Data section:
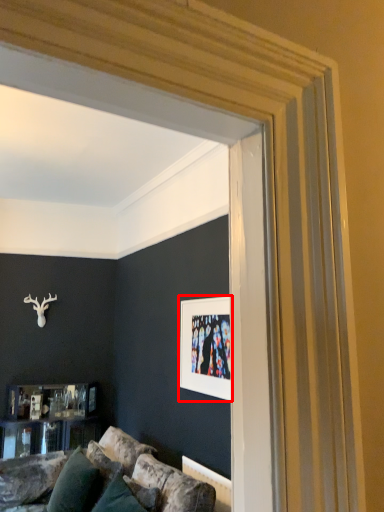
Question: From the image's perspective, what is the correct spatial relationship of picture frame (annotated by the red box) in relation to pillow?

Choices:
 (A) above
 (B) below

Answer: (A)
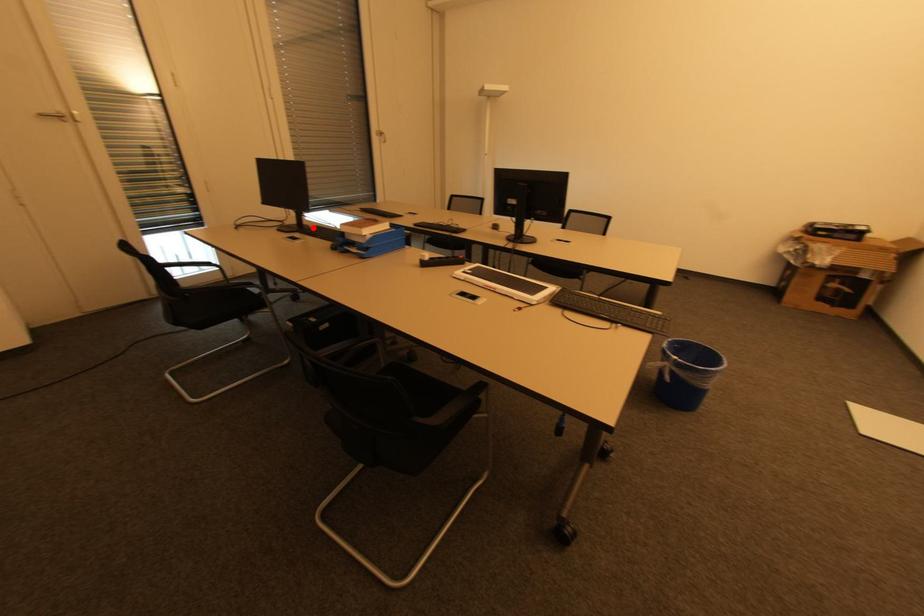
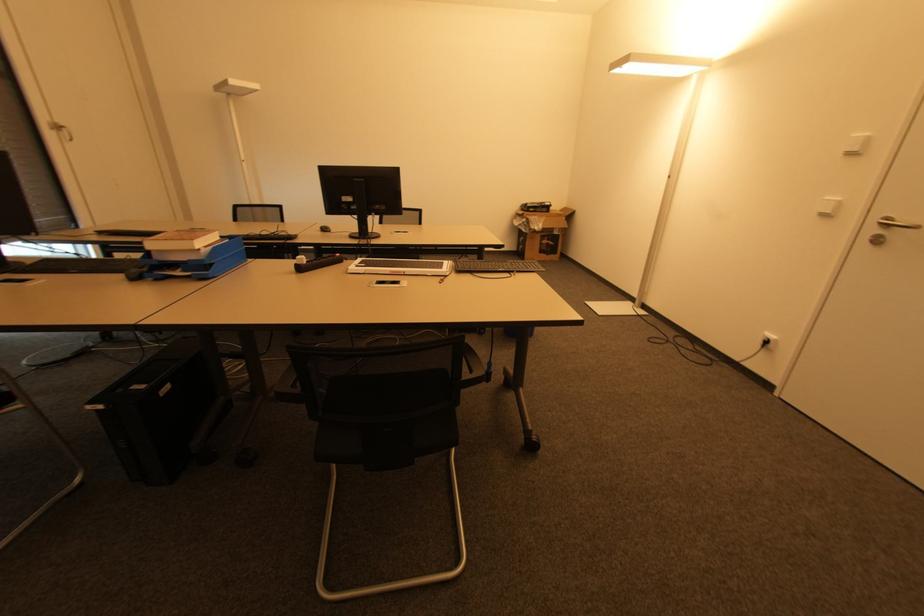
Question: A red point is marked in image1. In image2, is the corresponding 3D point closer to the camera or farther? Reply with the corresponding letter.

Choices:
 (A) The corresponding 3D point is closer.
 (B) The corresponding 3D point is farther.

Answer: (B)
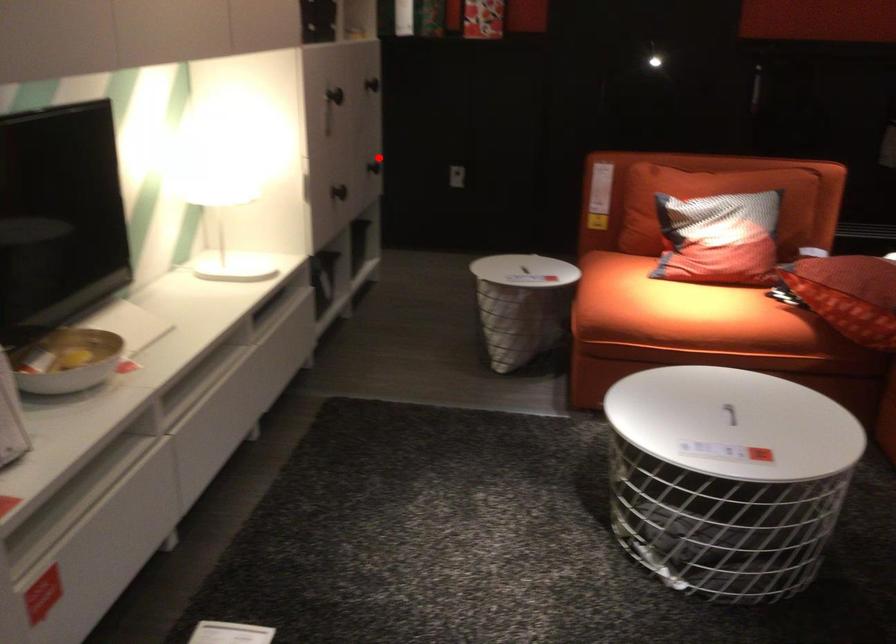
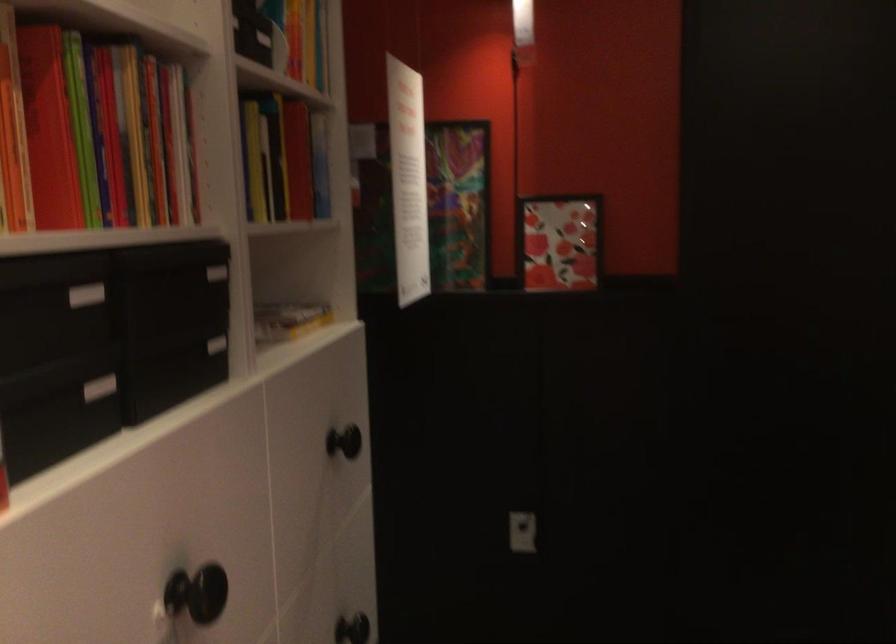
In the second image, find the point that corresponds to the highlighted location in the first image.

(351, 629)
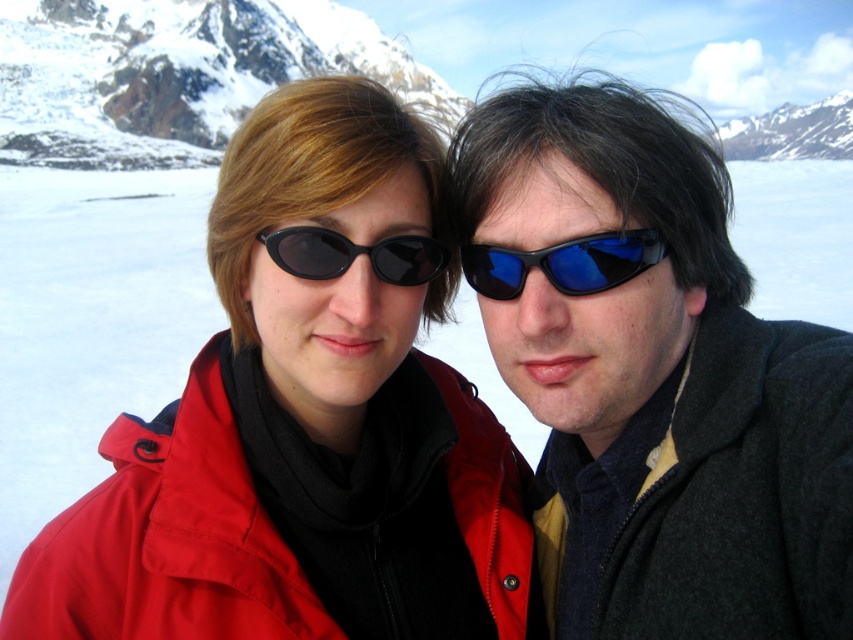
You are a photographer trying to capture a wide shot of the snowy rock mountain at upper right. However, the black matte sunglasses at center are blocking your view. Can you estimate whether the sunglasses are smaller than the mountain in the image?

The black matte sunglasses at center occupies less space than snowy rock mountain at upper right, so they are smaller and might be easier to move out of the way for a clearer view of the mountain.

You are planning to take a photo of the snowy rock mountain at upper right but want to ensure the dark gray woolen jacket at right doesn t block the view. Based on their positions, is the jacket likely to obstruct the mountain in the photo?

The dark gray woolen jacket at right is below the snowy rock mountain at upper right, so it will not obstruct the view of the mountain in the photo.

You are a photographer trying to capture a portrait of both the dark gray woolen jacket at right and the blue reflective plastic sunglasses at center. Given their positions, will you need to adjust your camera angle to include both in the frame?

The dark gray woolen jacket at right is below the blue reflective plastic sunglasses at center, so you will need to adjust your camera angle to include both in the frame.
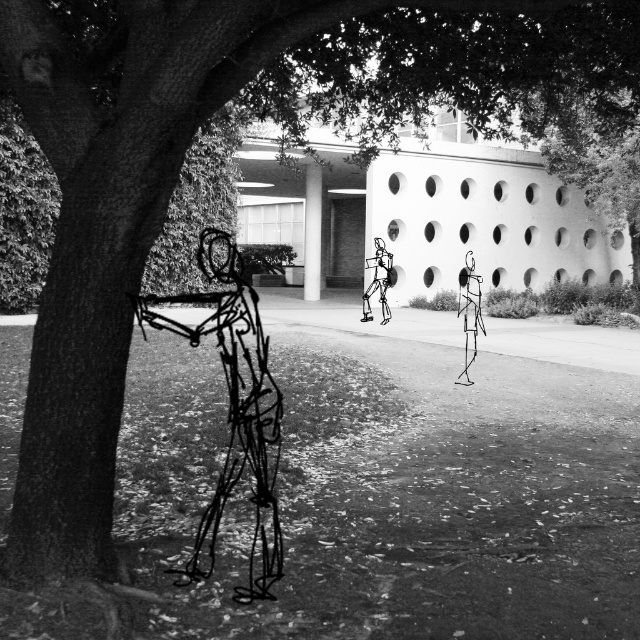
You are an architect evaluating the space between two wireframe figures in the image. The wireframe figure at left and the wireframe figure at center are both part of a proposed design. If you need to place a 1.5 meter wide sculpture between them, can the space accommodate it?

The wireframe figure at left might be wider than wireframe figure at center, so the space between them could potentially accommodate a 1.5 meter wide sculpture depending on their exact dimensions.

You are an architect analyzing the spatial arrangement of the scene. You observe the wireframe figure at left and the wireframe figure at center. Which wireframe figure is taller?

The wireframe figure at left is taller than the wireframe figure at center.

Set exercise:
Copy every one of the entries above word for word, leaving out the pictures.

Exercise output:
Question: From the image's perspective, what is the correct spatial relationship of picture frame (annotated by the red box) in relation to pillow?

Choices:
 (A) above
 (B) below

Answer: (A)
Question: A red point is marked in image1. In image2, is the corresponding 3D point closer to the camera or farther? Reply with the corresponding letter.

Choices:
 (A) The corresponding 3D point is closer.
 (B) The corresponding 3D point is farther.

Answer: (B)
In the second image, find the point that corresponds to the highlighted location in the first image.

(351, 629)
You are a photographer trying to capture a wide shot of the snowy rock mountain at upper right. However, the black matte sunglasses at center are blocking your view. Can you estimate whether the sunglasses are smaller than the mountain in the image?

The black matte sunglasses at center occupies less space than snowy rock mountain at upper right, so they are smaller and might be easier to move out of the way for a clearer view of the mountain.

You are planning to take a photo of the snowy rock mountain at upper right but want to ensure the dark gray woolen jacket at right doesn t block the view. Based on their positions, is the jacket likely to obstruct the mountain in the photo?

The dark gray woolen jacket at right is below the snowy rock mountain at upper right, so it will not obstruct the view of the mountain in the photo.

You are a photographer trying to capture a portrait of both the dark gray woolen jacket at right and the blue reflective plastic sunglasses at center. Given their positions, will you need to adjust your camera angle to include both in the frame?

The dark gray woolen jacket at right is below the blue reflective plastic sunglasses at center, so you will need to adjust your camera angle to include both in the frame.
You are an architect evaluating the space between two wireframe figures in the image. The wireframe figure at left and the wireframe figure at center are both part of a proposed design. If you need to place a 1.5 meter wide sculpture between them, can the space accommodate it?

The wireframe figure at left might be wider than wireframe figure at center, so the space between them could potentially accommodate a 1.5 meter wide sculpture depending on their exact dimensions.

You are an architect analyzing the spatial arrangement of the scene. You observe the wireframe figure at left and the wireframe figure at center. Which wireframe figure is taller?

The wireframe figure at left is taller than the wireframe figure at center.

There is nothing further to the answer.